### What to work on
Below are records to return verbatim; the pictures are to be dropped.

------------------------------------

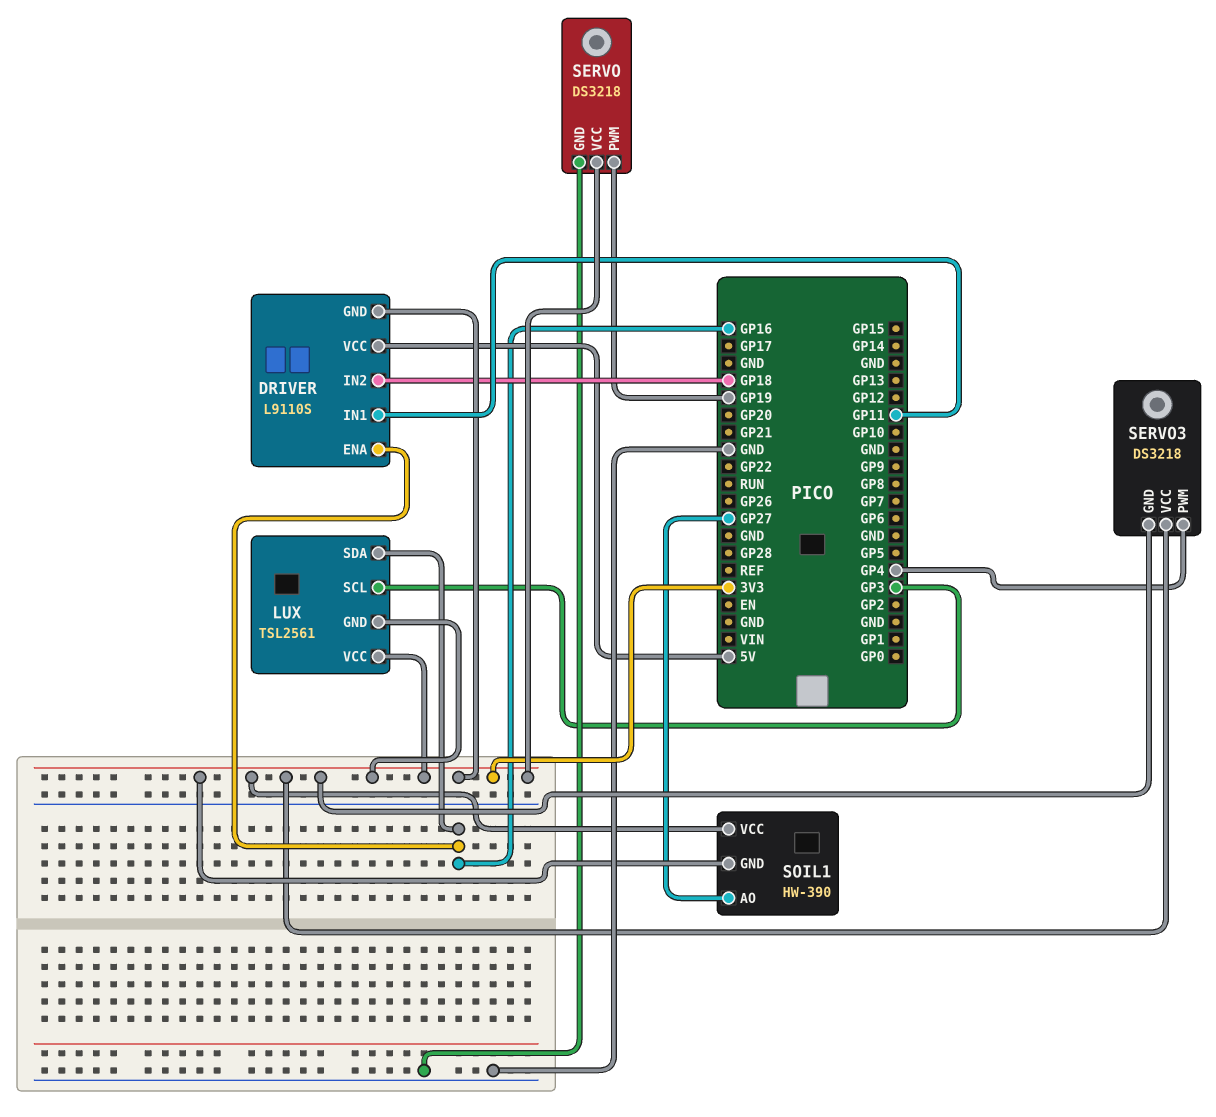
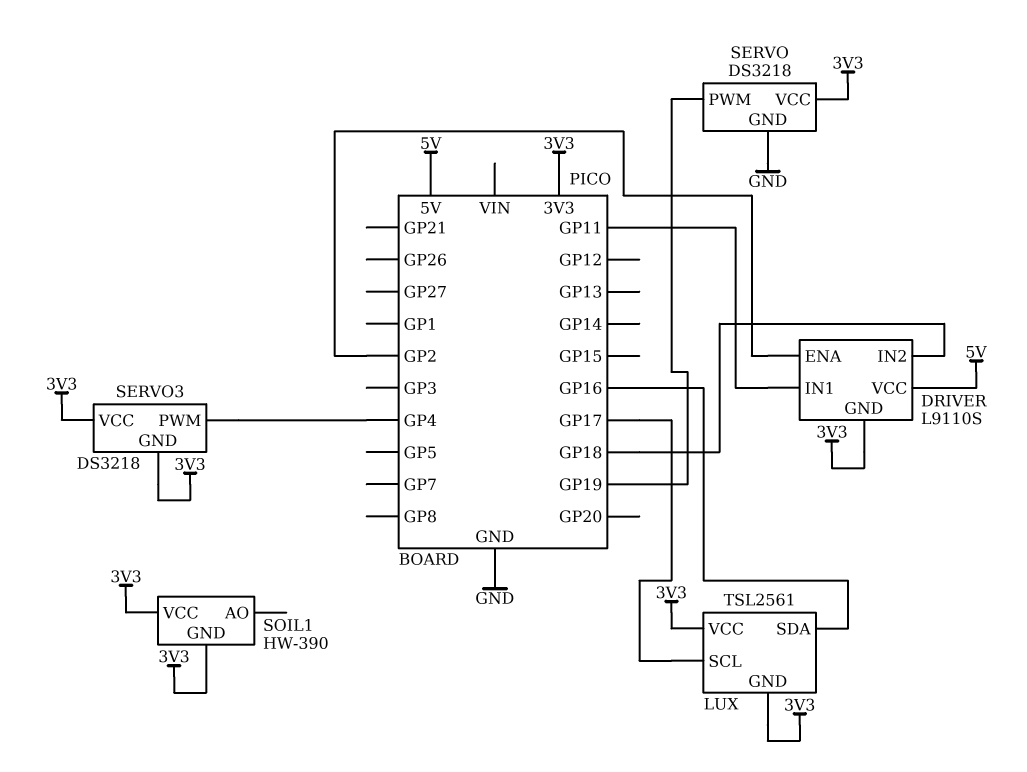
DRIVER pin ENA: GP16 -> GP2
LUX pin SCL: GP3 -> GP17
SOIL1 pin AO: GP27 -> none

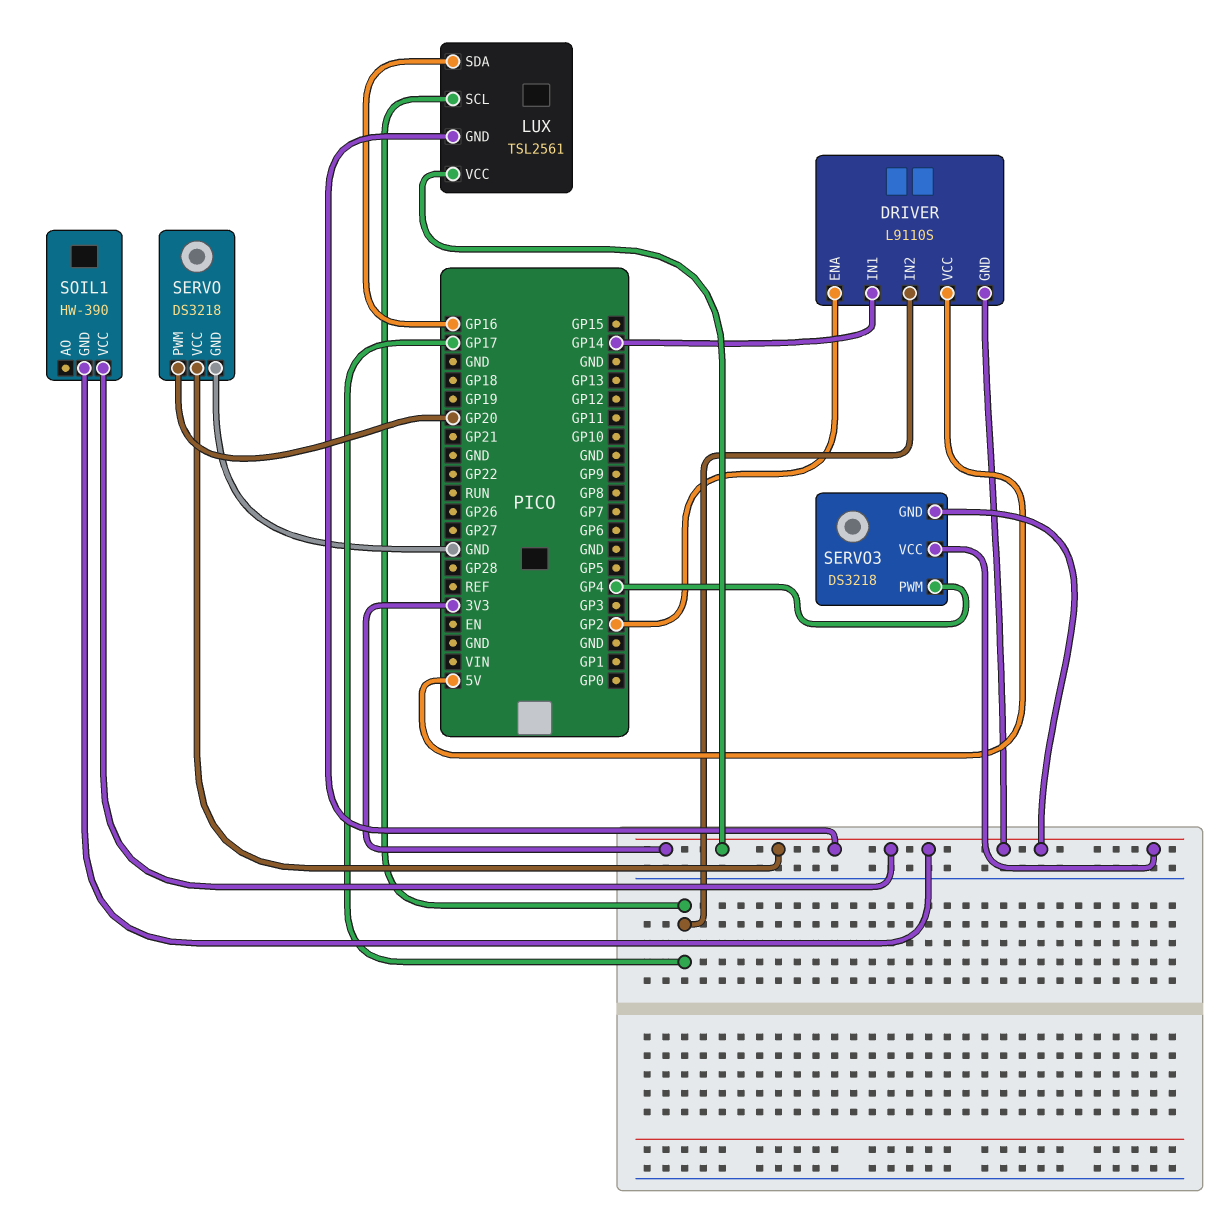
DRIVER pin IN1: GP11 -> GP14
DRIVER pin IN2: GP18 -> GP17
SERVO pin PWM: GP19 -> GP20

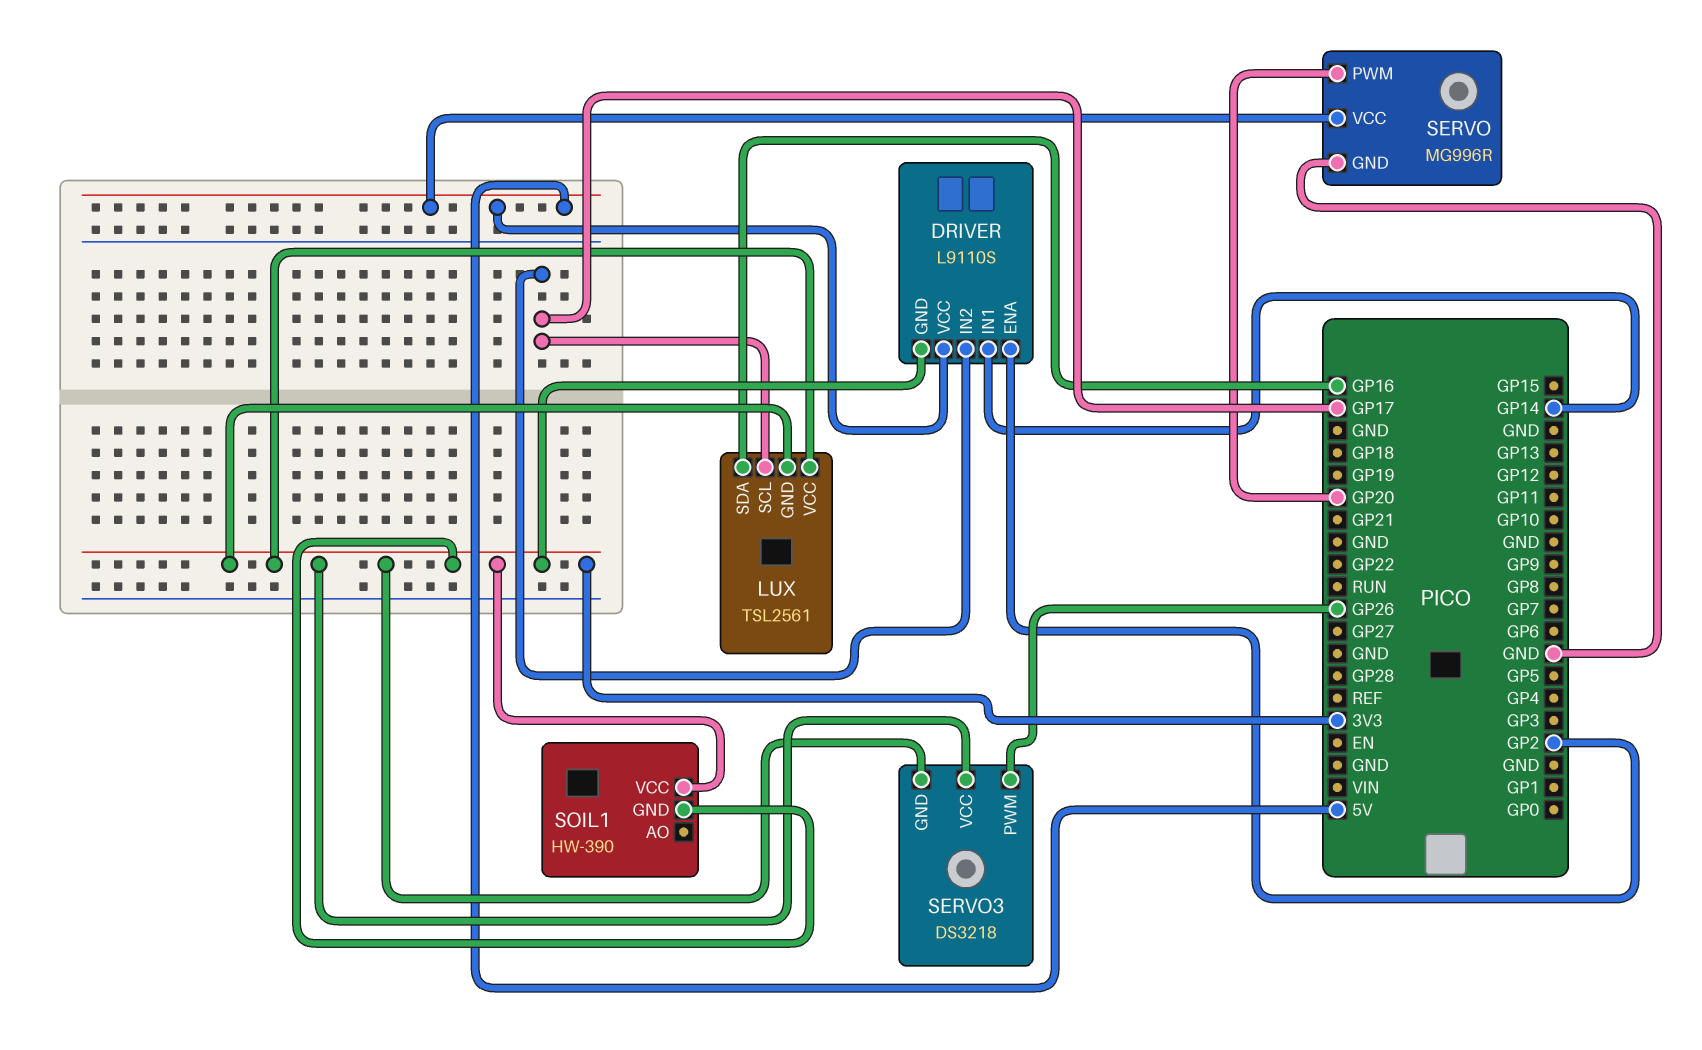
SERVO: DS3218 -> MG996R
SERVO pin VCC: 3V3 -> 5V
SERVO3 pin PWM: GP4 -> GP26

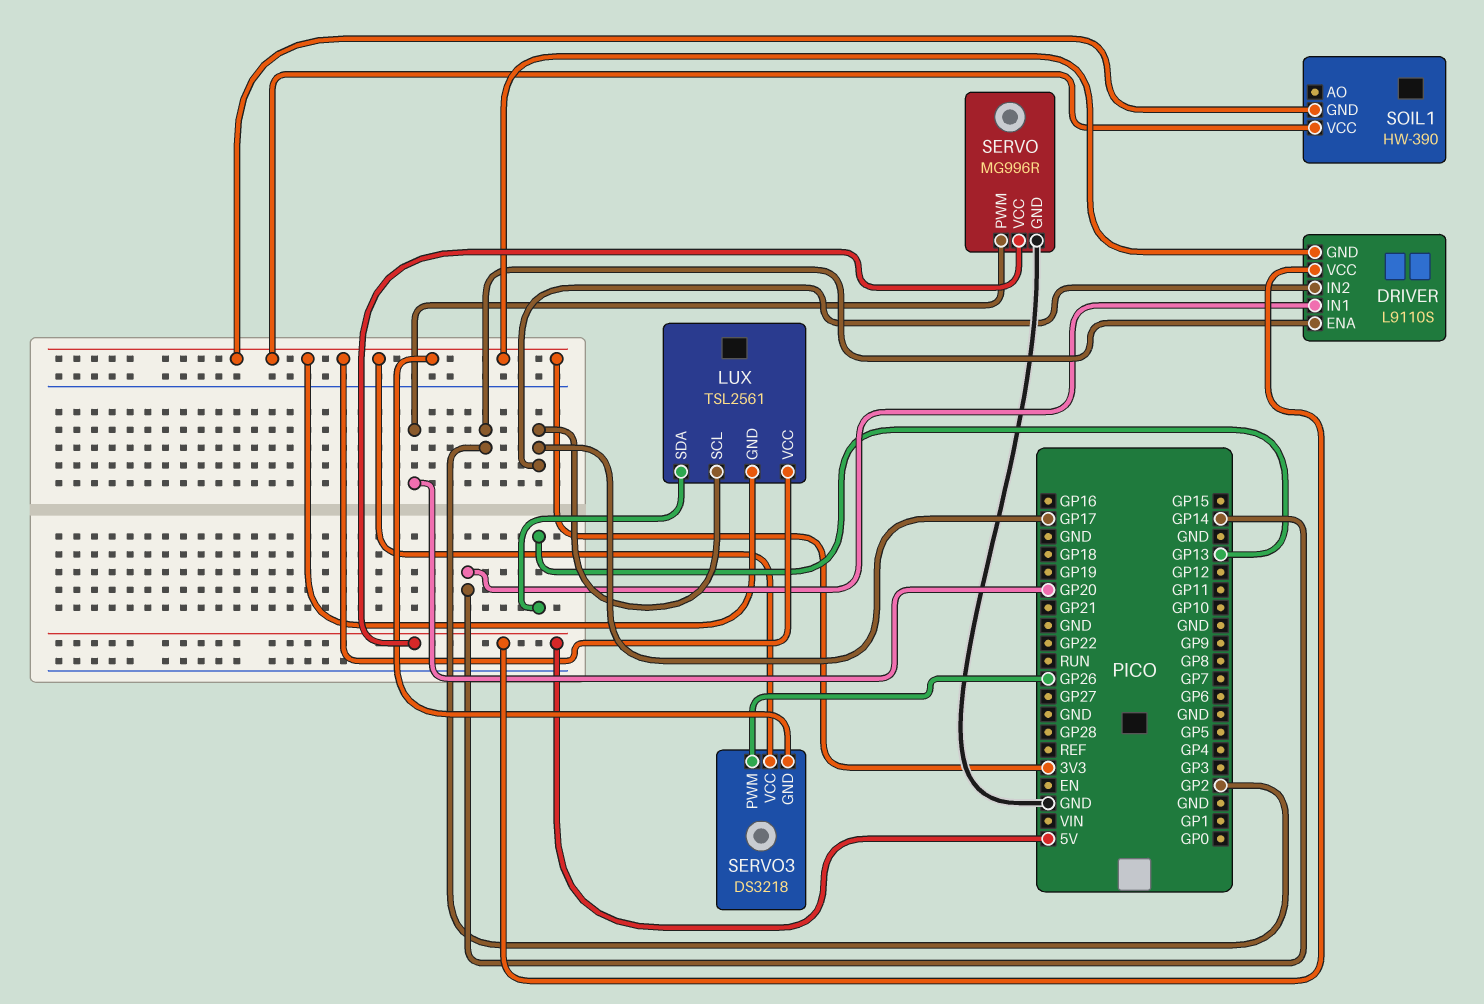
LUX pin SDA: GP16 -> GP13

------------------------------------

### Solution to this task
DRIVER pin ENA: GP16 -> GP2
LUX pin SCL: GP3 -> GP17
SOIL1 pin AO: GP27 -> none

DRIVER pin IN1: GP11 -> GP14
DRIVER pin IN2: GP18 -> GP17
SERVO pin PWM: GP19 -> GP20

SERVO: DS3218 -> MG996R
SERVO pin VCC: 3V3 -> 5V
SERVO3 pin PWM: GP4 -> GP26

LUX pin SDA: GP16 -> GP13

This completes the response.